▼▼▼
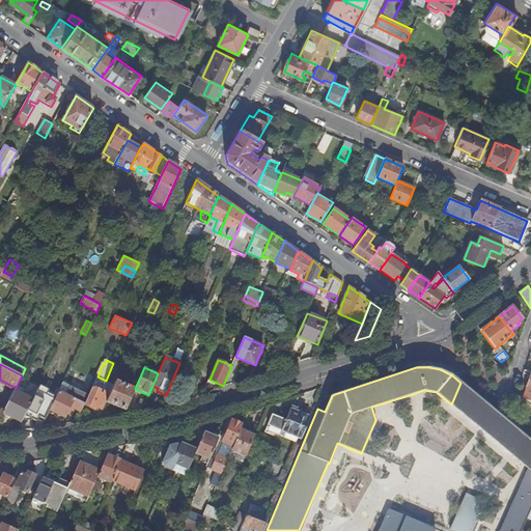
[(98,376),(93,386),(110,394),(114,385),(106,381),(98,376)]
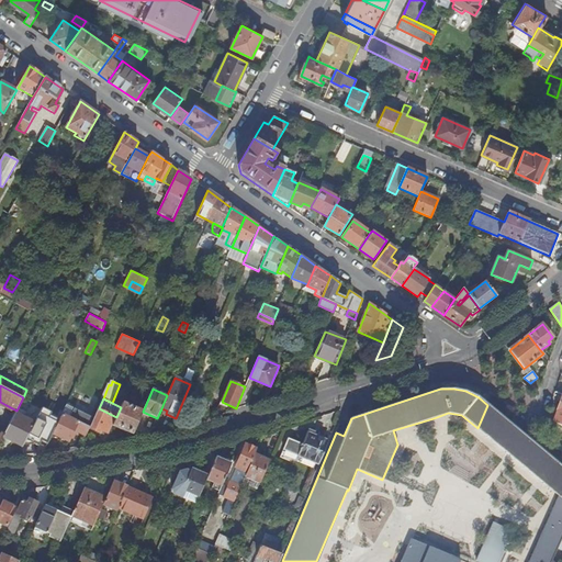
[(113,425),(133,435),(143,412),(123,402),(121,407),(116,417),(113,425)]
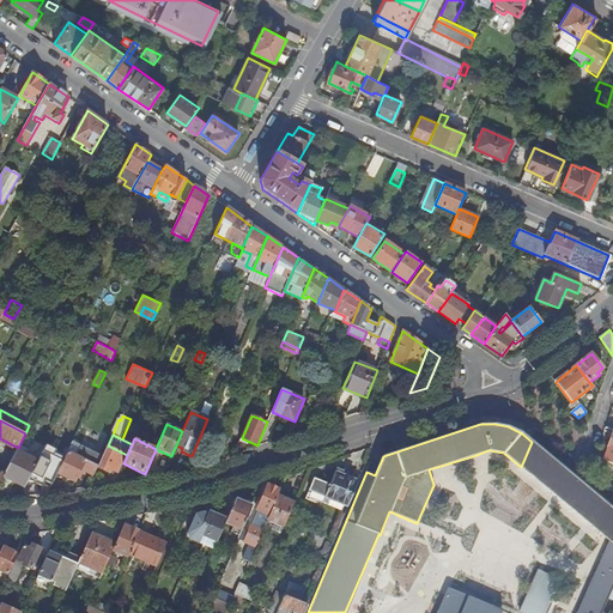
[(78,477),(79,477),(91,450),(73,442),(60,469),(58,473),(76,481),(78,477)]
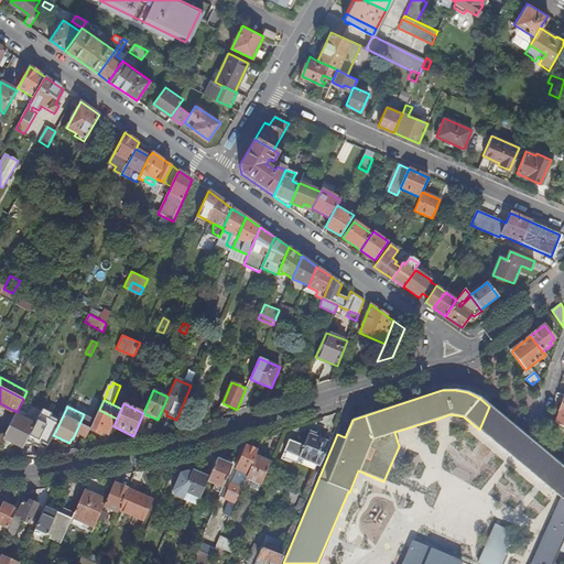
[(563,467),(557,463),(489,407),(479,430),(561,498),(531,563),(553,563),(563,539),(563,467)]
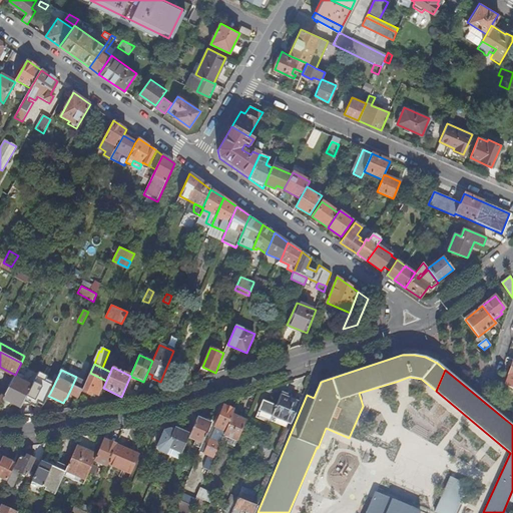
[(90,373),(86,381),(82,391),(92,395),(93,393),(99,396),(103,388),(106,381),(90,373)]
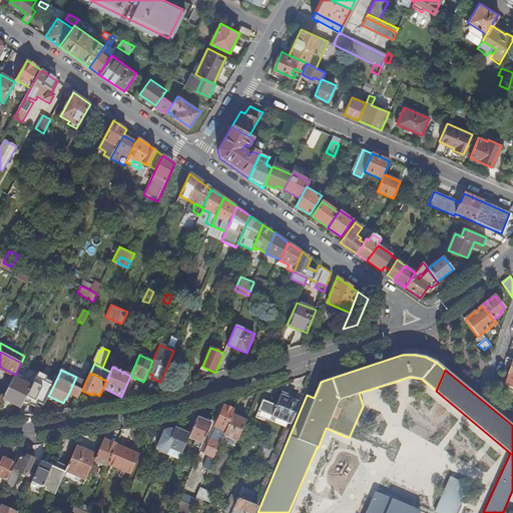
[(3,397),(2,398),(21,407),(31,386),(14,377),(3,397)]
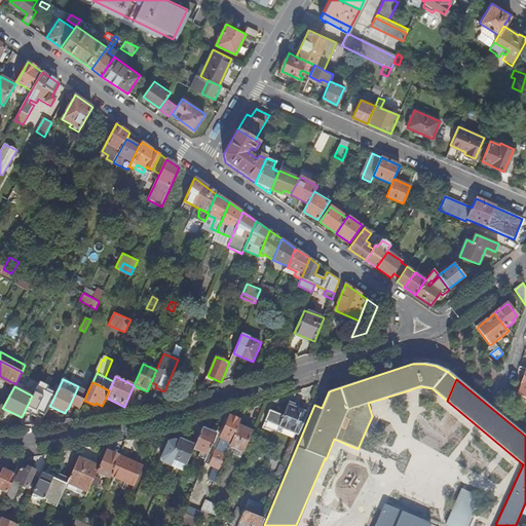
[(78,386),(68,409),(70,410),(74,403),(80,387),(78,386)]
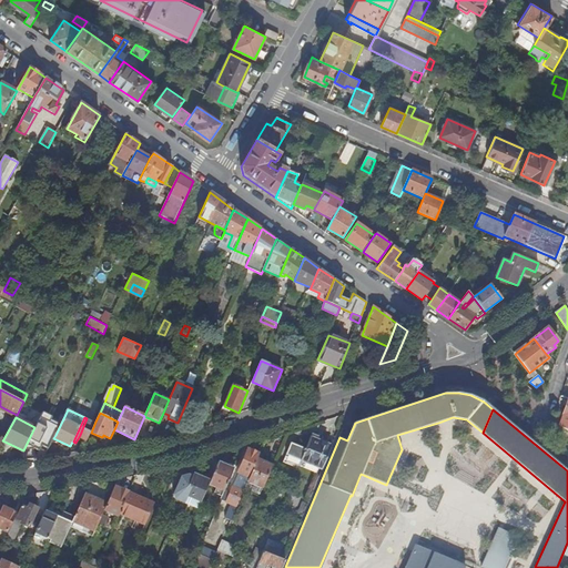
[(80,435),(88,438),(91,433),(95,422),(87,418),(80,435)]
▲▲▲
### REQUIREMENT
Word for word, repeat all of the entries above, leaving out the pictures.

### SOLUTION TO THE PROBLEM
[(98,376),(93,386),(110,394),(114,385),(106,381),(98,376)]
[(113,425),(133,435),(143,412),(123,402),(121,407),(116,417),(113,425)]
[(78,477),(79,477),(91,450),(73,442),(60,469),(58,473),(76,481),(78,477)]
[(563,467),(557,463),(489,407),(479,430),(561,498),(531,563),(553,563),(563,539),(563,467)]
[(90,373),(86,381),(82,391),(92,395),(93,393),(99,396),(103,388),(106,381),(90,373)]
[(3,397),(2,398),(21,407),(31,386),(14,377),(3,397)]
[(78,386),(68,409),(70,410),(74,403),(80,387),(78,386)]
[(80,435),(88,438),(91,433),(95,422),(87,418),(80,435)]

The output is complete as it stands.